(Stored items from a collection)
================================

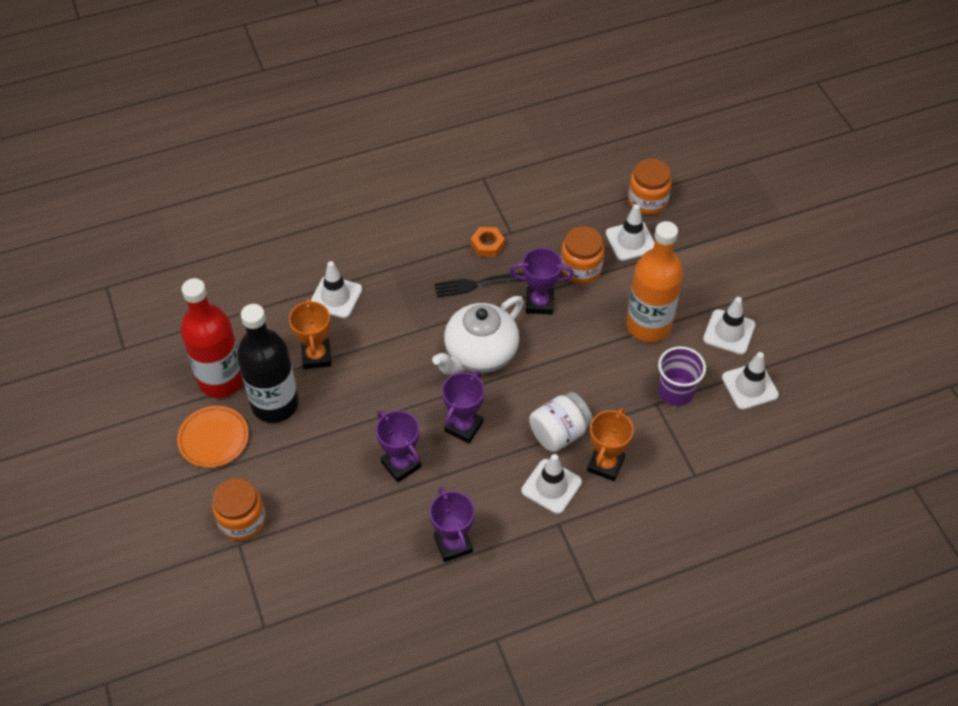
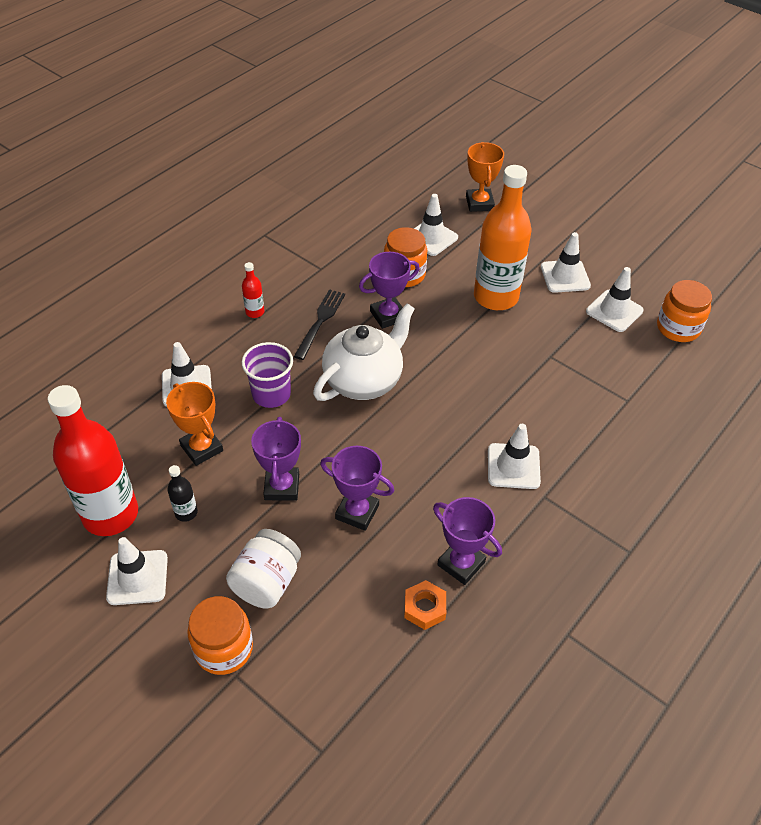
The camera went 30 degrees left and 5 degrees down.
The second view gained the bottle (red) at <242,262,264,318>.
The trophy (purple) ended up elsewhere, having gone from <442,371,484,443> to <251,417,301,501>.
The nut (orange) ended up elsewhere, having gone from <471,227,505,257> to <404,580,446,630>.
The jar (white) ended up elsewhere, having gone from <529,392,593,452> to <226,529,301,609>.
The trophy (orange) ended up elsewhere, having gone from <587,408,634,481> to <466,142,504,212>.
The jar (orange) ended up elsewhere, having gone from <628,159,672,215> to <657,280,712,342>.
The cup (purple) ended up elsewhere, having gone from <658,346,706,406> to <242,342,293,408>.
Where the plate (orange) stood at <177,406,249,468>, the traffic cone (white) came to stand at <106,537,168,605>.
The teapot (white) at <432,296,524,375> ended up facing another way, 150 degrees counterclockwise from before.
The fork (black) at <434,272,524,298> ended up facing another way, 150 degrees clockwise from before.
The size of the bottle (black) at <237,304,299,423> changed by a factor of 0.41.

================================

§ Task to carry out
Print the data again word for word, pictures excluded.

§ Answer section
The camera went 30 degrees left and 5 degrees down.
The second view gained the bottle (red) at <242,262,264,318>.
The trophy (purple) ended up elsewhere, having gone from <442,371,484,443> to <251,417,301,501>.
The nut (orange) ended up elsewhere, having gone from <471,227,505,257> to <404,580,446,630>.
The jar (white) ended up elsewhere, having gone from <529,392,593,452> to <226,529,301,609>.
The trophy (orange) ended up elsewhere, having gone from <587,408,634,481> to <466,142,504,212>.
The jar (orange) ended up elsewhere, having gone from <628,159,672,215> to <657,280,712,342>.
The cup (purple) ended up elsewhere, having gone from <658,346,706,406> to <242,342,293,408>.
Where the plate (orange) stood at <177,406,249,468>, the traffic cone (white) came to stand at <106,537,168,605>.
The teapot (white) at <432,296,524,375> ended up facing another way, 150 degrees counterclockwise from before.
The fork (black) at <434,272,524,298> ended up facing another way, 150 degrees clockwise from before.
The size of the bottle (black) at <237,304,299,423> changed by a factor of 0.41.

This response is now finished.